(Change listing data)
_____

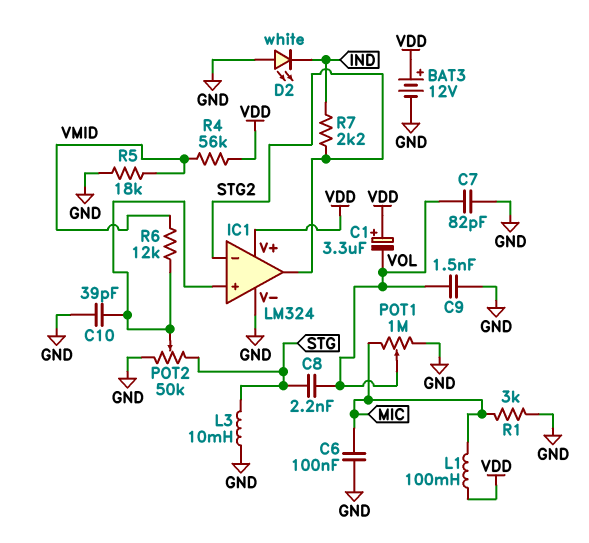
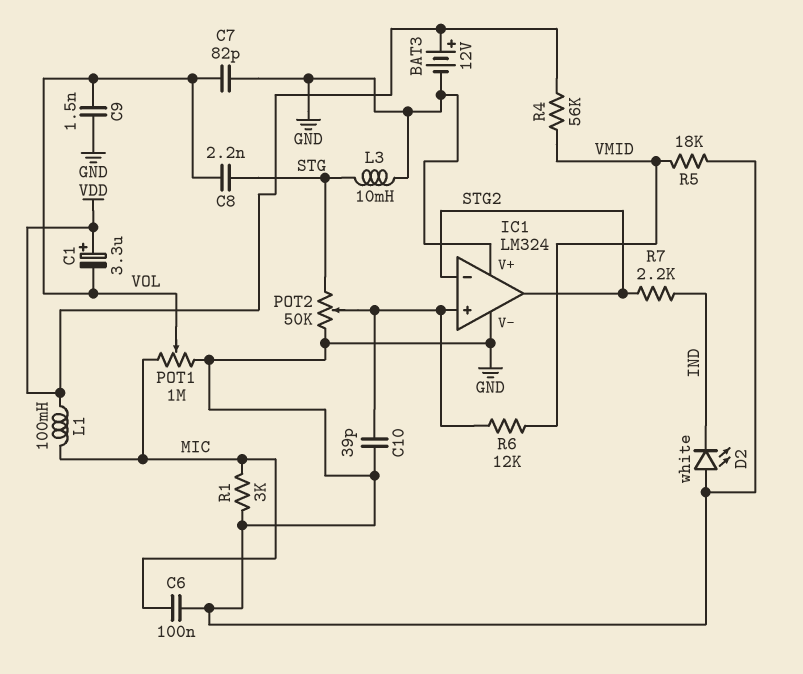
IC1 pin V+: VDD -> GND

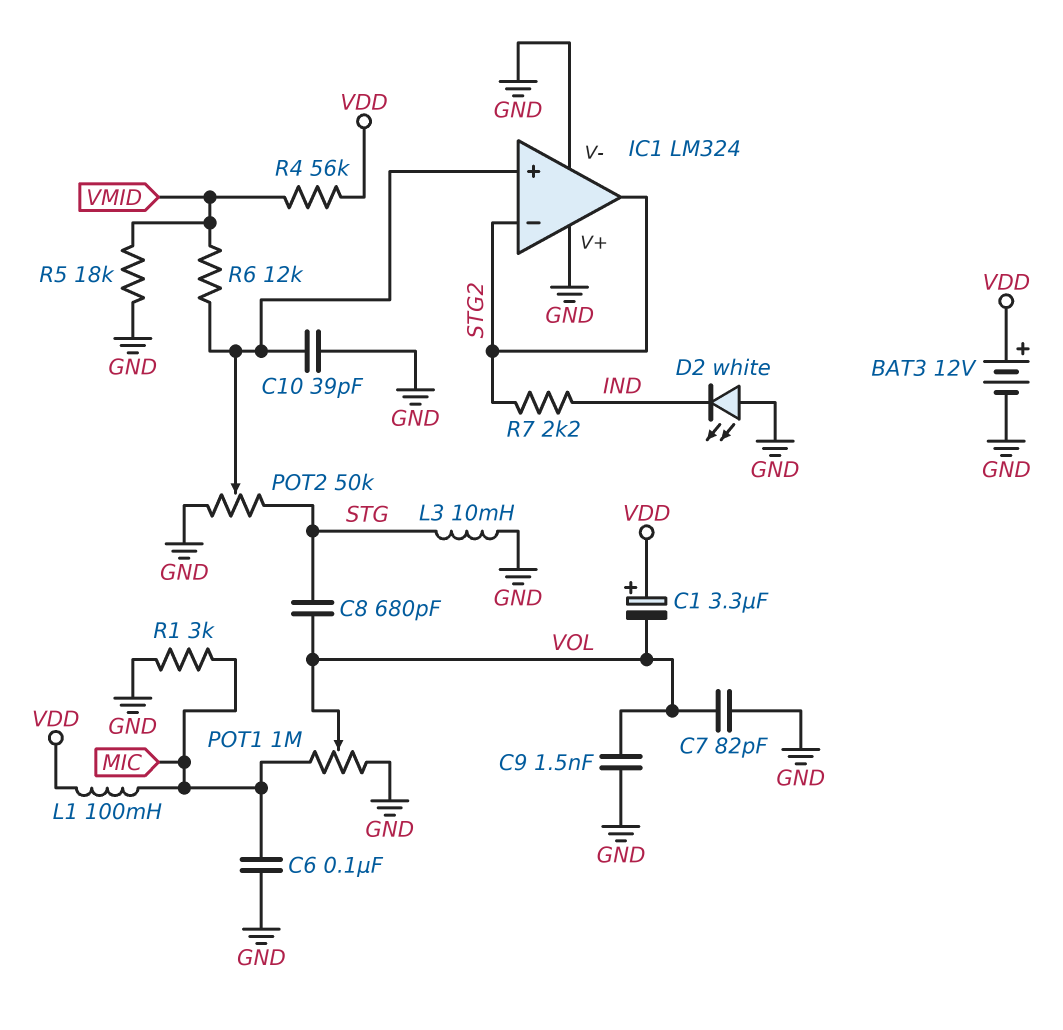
C8: 2.2nF (STG, VOL) -> 680pF (STG, VOL)

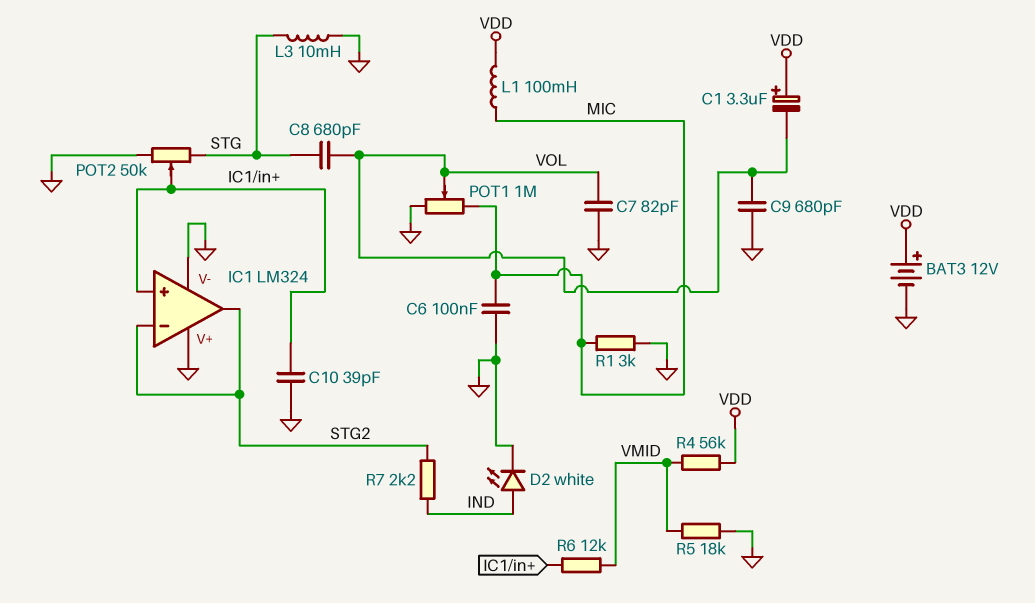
C9: 1.5nF (GND, VOL) -> 680pF (GND, VOL)
D2: LED white (A GND, K IND) -> LED white (A IND, K GND)

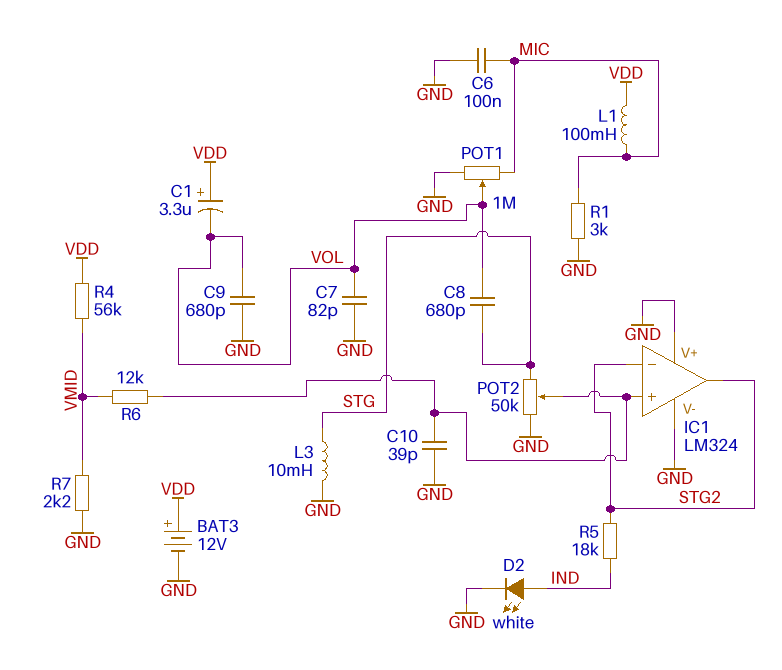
R5: 18k (GND, VMID) -> 18k (IND, STG2)
R7: 2.2k (IND, STG2) -> 2.2k (GND, VMID)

_____

* Task description:
Print all entries exactly, without images.

* Written response:
IC1 pin V+: VDD -> GND

C8: 2.2nF (STG, VOL) -> 680pF (STG, VOL)

C9: 1.5nF (GND, VOL) -> 680pF (GND, VOL)
D2: LED white (A GND, K IND) -> LED white (A IND, K GND)

R5: 18k (GND, VMID) -> 18k (IND, STG2)
R7: 2.2k (IND, STG2) -> 2.2k (GND, VMID)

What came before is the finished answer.